### Record extracts
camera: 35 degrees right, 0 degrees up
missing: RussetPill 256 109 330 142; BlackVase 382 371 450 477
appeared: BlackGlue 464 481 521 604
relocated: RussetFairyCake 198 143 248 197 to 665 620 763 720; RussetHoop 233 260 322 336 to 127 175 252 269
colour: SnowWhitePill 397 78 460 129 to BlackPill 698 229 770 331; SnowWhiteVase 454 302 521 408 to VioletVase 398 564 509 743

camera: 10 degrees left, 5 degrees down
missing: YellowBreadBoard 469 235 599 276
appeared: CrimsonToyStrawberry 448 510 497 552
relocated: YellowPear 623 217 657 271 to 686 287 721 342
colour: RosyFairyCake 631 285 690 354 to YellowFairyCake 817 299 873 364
==
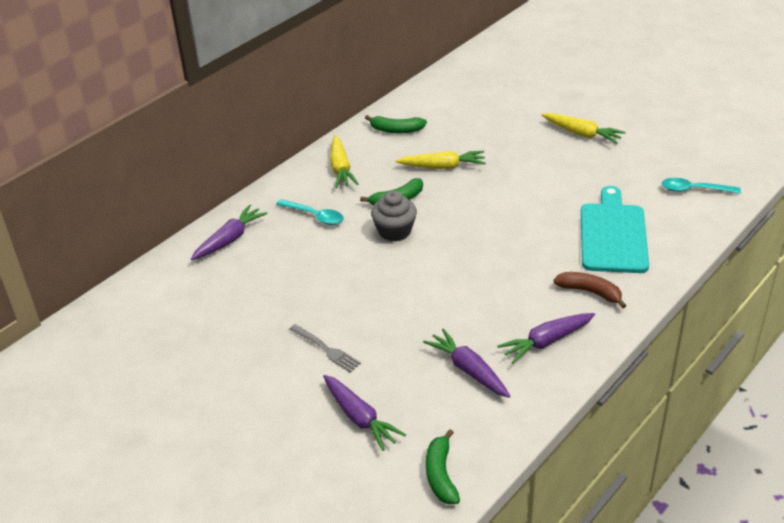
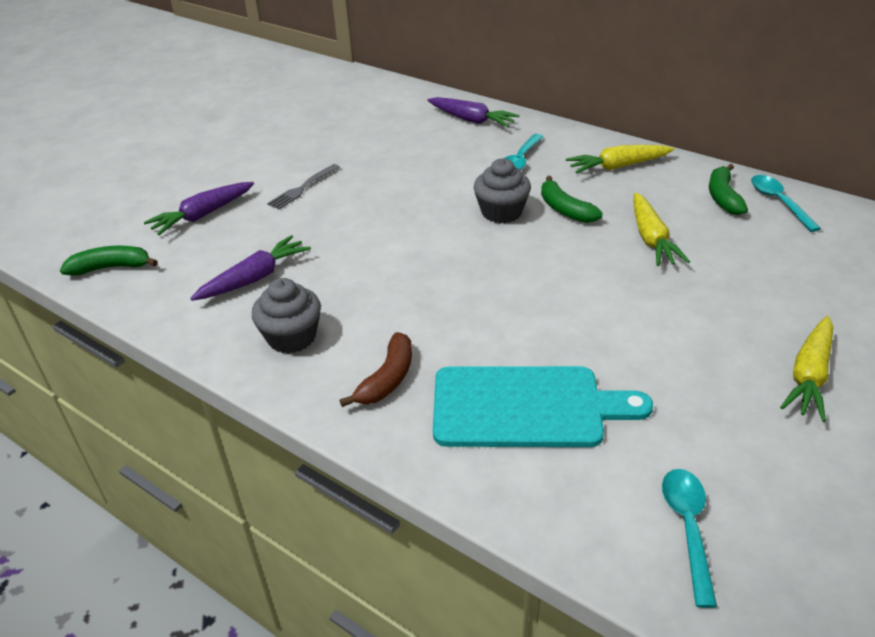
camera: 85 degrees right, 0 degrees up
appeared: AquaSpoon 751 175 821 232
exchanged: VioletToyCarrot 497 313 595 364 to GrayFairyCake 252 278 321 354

### Task details
In the listing above, find the line with "camera: 35 degrees right, 0 degrees up" and the line with "relocated: RussetFairyCake 198"; output exactly those lines and all lines between them.

### Response
camera: 35 degrees right, 0 degrees up
missing: RussetPill 256 109 330 142; BlackVase 382 371 450 477
appeared: BlackGlue 464 481 521 604
relocated: RussetFairyCake 198 143 248 197 to 665 620 763 720; RussetHoop 233 260 322 336 to 127 175 252 269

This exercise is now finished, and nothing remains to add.